#### The problem:
Copy the records word for word, from the line containing "Question: Is matte" through the end of the records.
====================
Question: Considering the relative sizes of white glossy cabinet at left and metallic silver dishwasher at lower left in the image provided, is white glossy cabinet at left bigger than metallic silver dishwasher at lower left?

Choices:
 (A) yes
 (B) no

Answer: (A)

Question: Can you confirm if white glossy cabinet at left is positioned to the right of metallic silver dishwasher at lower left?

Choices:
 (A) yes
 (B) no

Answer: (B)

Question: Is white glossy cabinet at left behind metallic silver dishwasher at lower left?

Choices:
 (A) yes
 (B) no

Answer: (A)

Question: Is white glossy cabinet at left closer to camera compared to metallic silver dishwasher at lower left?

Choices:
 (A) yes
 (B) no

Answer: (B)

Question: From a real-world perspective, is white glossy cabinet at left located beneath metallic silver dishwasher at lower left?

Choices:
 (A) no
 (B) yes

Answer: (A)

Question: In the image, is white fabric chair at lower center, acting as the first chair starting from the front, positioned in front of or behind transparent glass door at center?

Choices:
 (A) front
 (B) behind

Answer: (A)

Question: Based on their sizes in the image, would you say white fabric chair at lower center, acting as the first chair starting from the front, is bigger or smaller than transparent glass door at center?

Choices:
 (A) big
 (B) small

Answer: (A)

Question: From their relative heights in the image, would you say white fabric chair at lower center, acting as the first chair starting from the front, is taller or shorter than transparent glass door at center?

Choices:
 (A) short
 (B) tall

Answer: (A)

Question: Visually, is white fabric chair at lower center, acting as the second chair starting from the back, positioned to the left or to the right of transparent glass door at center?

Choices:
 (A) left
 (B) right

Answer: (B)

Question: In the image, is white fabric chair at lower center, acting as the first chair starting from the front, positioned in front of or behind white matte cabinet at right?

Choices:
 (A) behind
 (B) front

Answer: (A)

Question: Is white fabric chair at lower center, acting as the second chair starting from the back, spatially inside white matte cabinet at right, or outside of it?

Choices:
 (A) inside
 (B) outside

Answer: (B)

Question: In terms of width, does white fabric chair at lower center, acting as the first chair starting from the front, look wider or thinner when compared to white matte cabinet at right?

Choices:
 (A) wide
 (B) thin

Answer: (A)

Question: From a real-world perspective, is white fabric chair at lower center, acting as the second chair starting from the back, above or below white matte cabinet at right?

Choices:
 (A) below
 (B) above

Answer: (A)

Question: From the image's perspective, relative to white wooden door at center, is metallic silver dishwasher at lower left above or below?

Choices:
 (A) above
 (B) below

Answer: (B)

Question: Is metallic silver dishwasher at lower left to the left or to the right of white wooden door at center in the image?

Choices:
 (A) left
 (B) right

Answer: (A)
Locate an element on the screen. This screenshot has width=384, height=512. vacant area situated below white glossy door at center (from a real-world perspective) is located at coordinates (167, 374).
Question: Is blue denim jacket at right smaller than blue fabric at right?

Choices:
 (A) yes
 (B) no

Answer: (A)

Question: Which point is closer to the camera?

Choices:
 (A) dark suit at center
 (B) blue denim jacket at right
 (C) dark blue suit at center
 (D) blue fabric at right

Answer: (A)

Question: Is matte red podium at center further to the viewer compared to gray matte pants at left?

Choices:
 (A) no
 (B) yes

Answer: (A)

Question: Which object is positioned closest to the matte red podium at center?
====================
#### Task response:
Question: Is matte red podium at center further to the viewer compared to gray matte pants at left?

Choices:
 (A) no
 (B) yes

Answer: (A)

Question: Which object is positioned closest to the matte red podium at center?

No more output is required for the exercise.